_Work instruction:_ Look through the listing below and count the lines holding "green". Reply with the number alone.

_Data provided:_
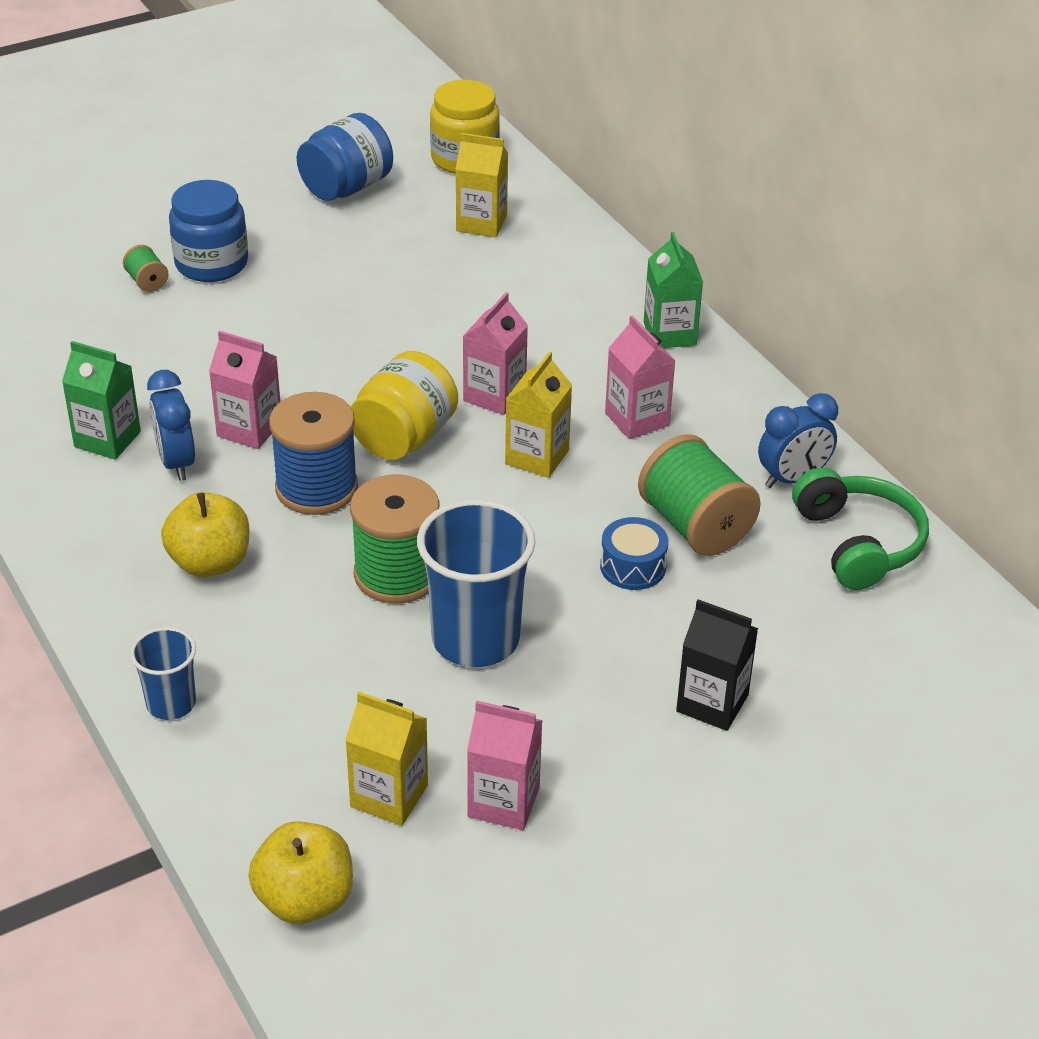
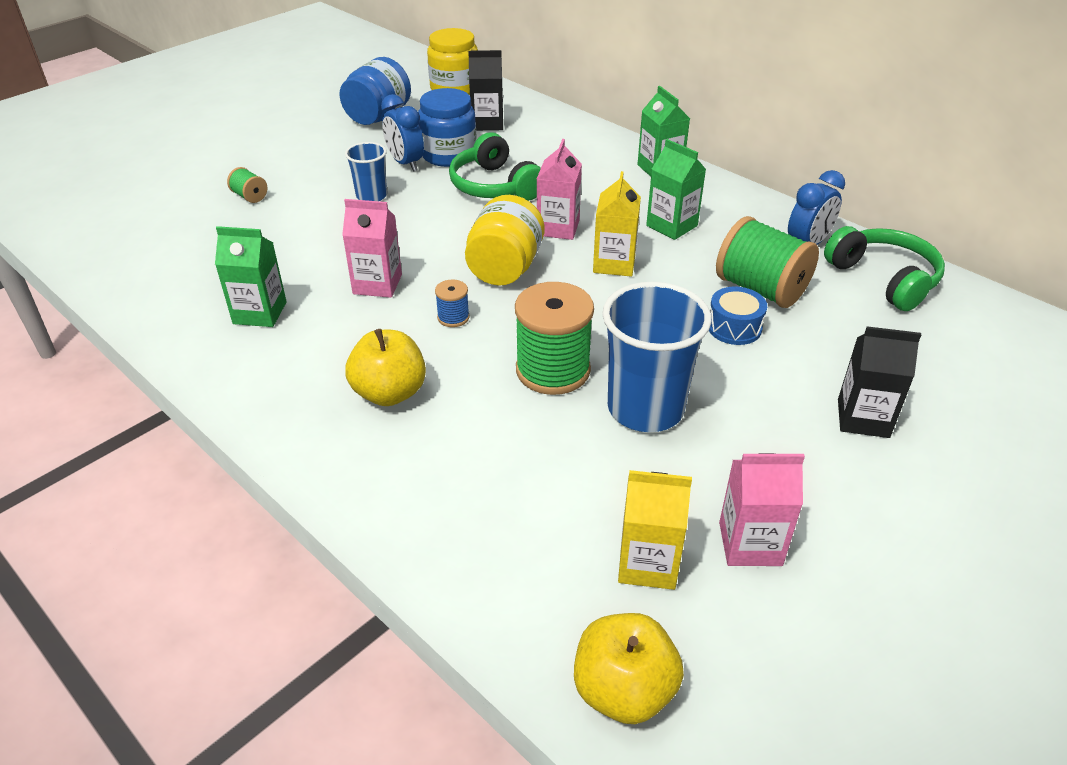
camera: 15 degrees left, 0 degrees up
(171, 703) = (406, 524): blue cup -> blue cup (371, 196)
(176, 463) = (327, 320): blue clock -> blue clock (405, 163)
(211, 263) = (297, 177): blue jar -> blue jar (449, 155)
(316, 488) = (453, 317): blue spool -> blue spool, size x0.46
(446, 321) = (494, 186): none -> green headphones
(481, 223) = (487, 123): yellow carton -> black carton
(637, 419) = (671, 226): pink carton -> green carton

_Written response:_ 2